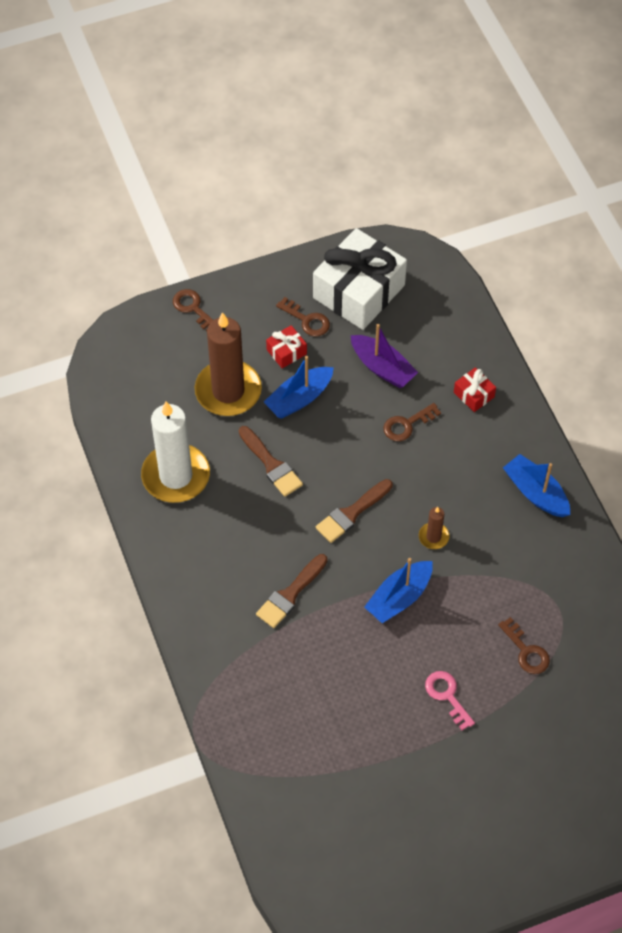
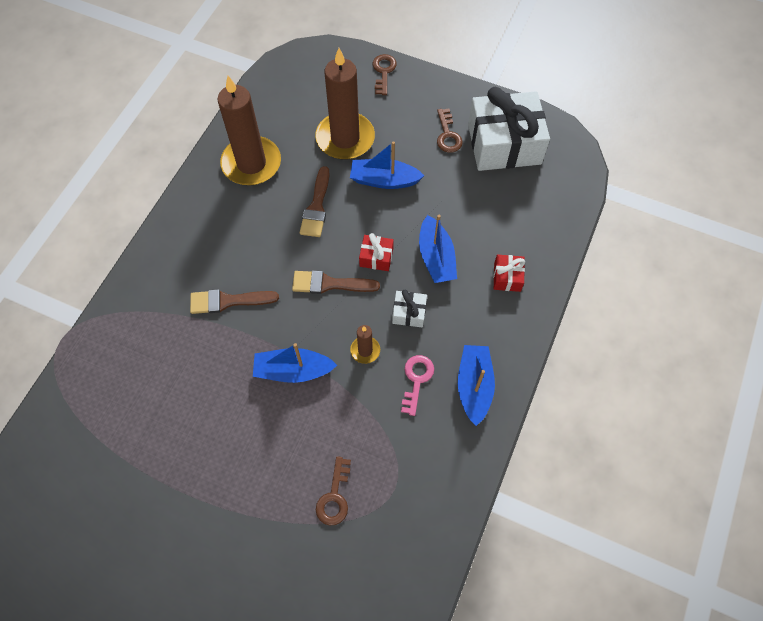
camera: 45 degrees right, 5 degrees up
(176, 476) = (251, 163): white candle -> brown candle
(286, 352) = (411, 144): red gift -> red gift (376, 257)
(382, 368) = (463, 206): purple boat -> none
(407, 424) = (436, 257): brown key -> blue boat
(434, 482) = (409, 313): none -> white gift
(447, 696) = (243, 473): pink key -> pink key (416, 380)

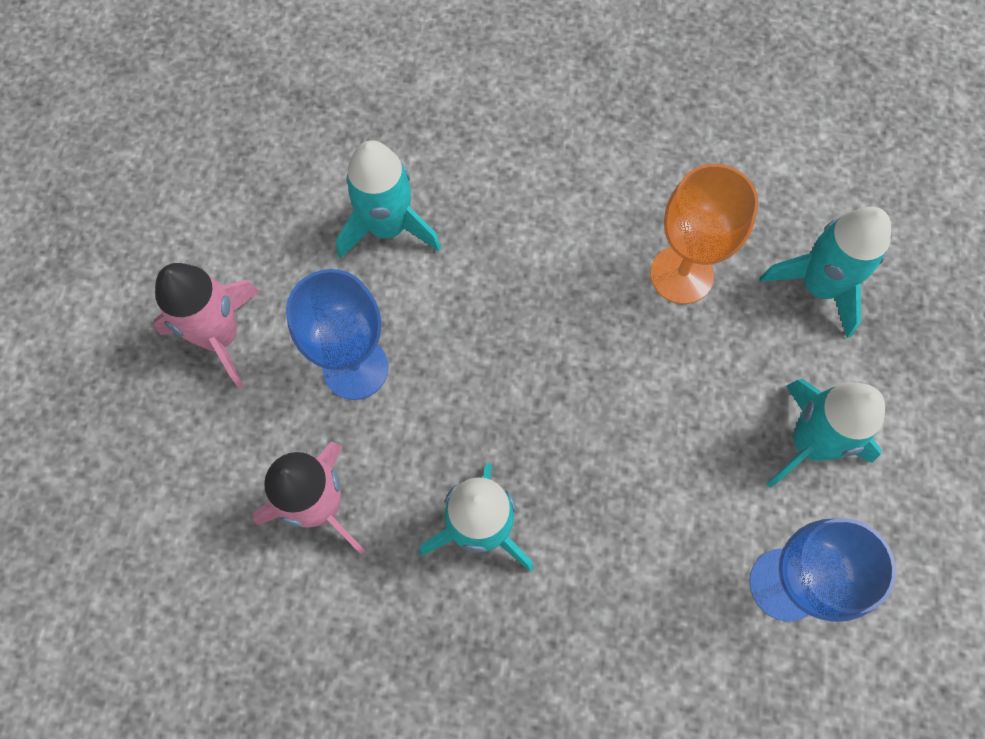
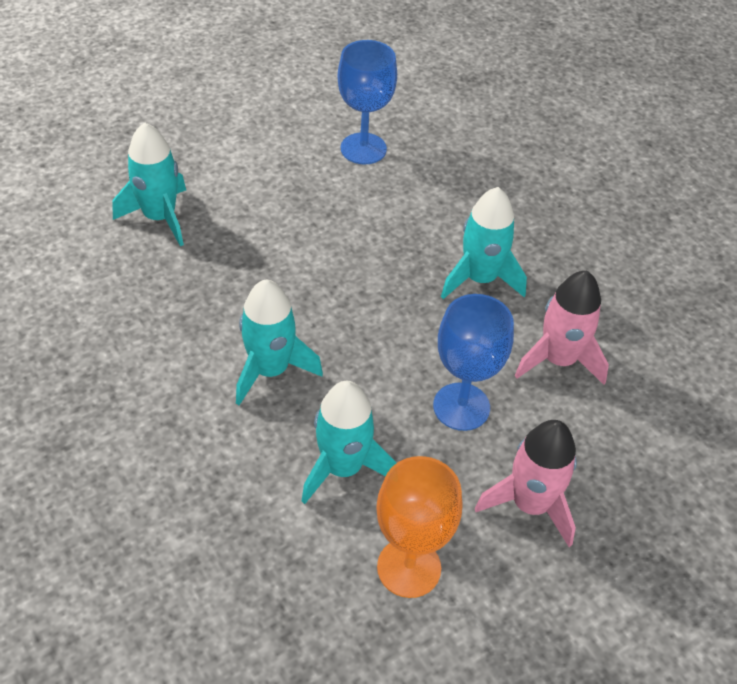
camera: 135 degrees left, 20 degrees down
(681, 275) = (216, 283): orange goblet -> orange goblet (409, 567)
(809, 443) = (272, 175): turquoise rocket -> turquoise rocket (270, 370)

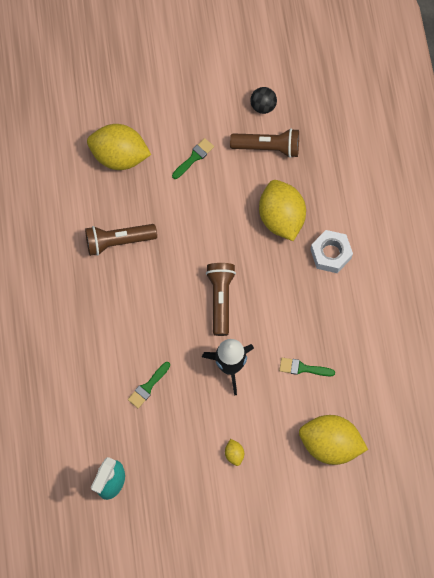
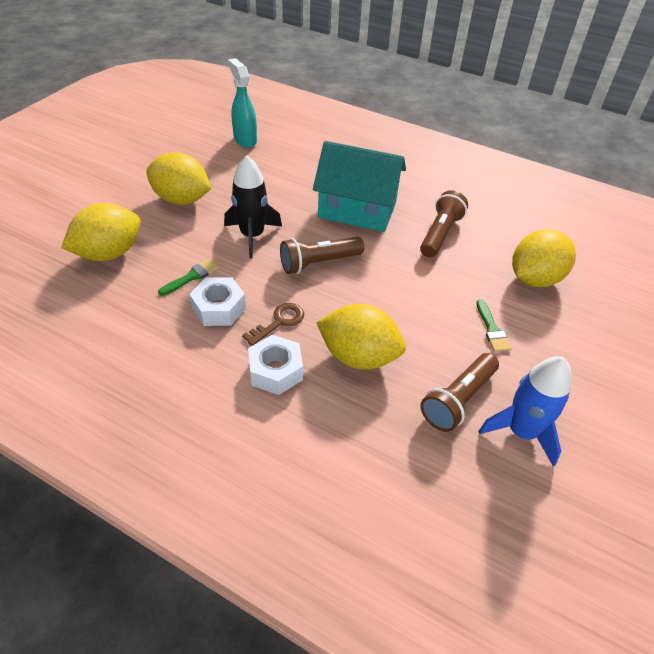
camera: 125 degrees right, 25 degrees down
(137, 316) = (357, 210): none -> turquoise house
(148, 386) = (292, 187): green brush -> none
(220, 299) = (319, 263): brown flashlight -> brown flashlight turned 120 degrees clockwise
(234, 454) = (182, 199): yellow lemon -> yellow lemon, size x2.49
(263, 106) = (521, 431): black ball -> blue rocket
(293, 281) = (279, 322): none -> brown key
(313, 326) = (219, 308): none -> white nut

• **Exercise directions**: Keep only the lines of the listing that contain the word "none", and copy them.

• **Solution below**:
(382, 368) = (463, 206): purple boat -> none
(434, 482) = (409, 313): none -> white gift
(137, 316) = (357, 210): none -> turquoise house
(148, 386) = (292, 187): green brush -> none
(293, 281) = (279, 322): none -> brown key
(313, 326) = (219, 308): none -> white nut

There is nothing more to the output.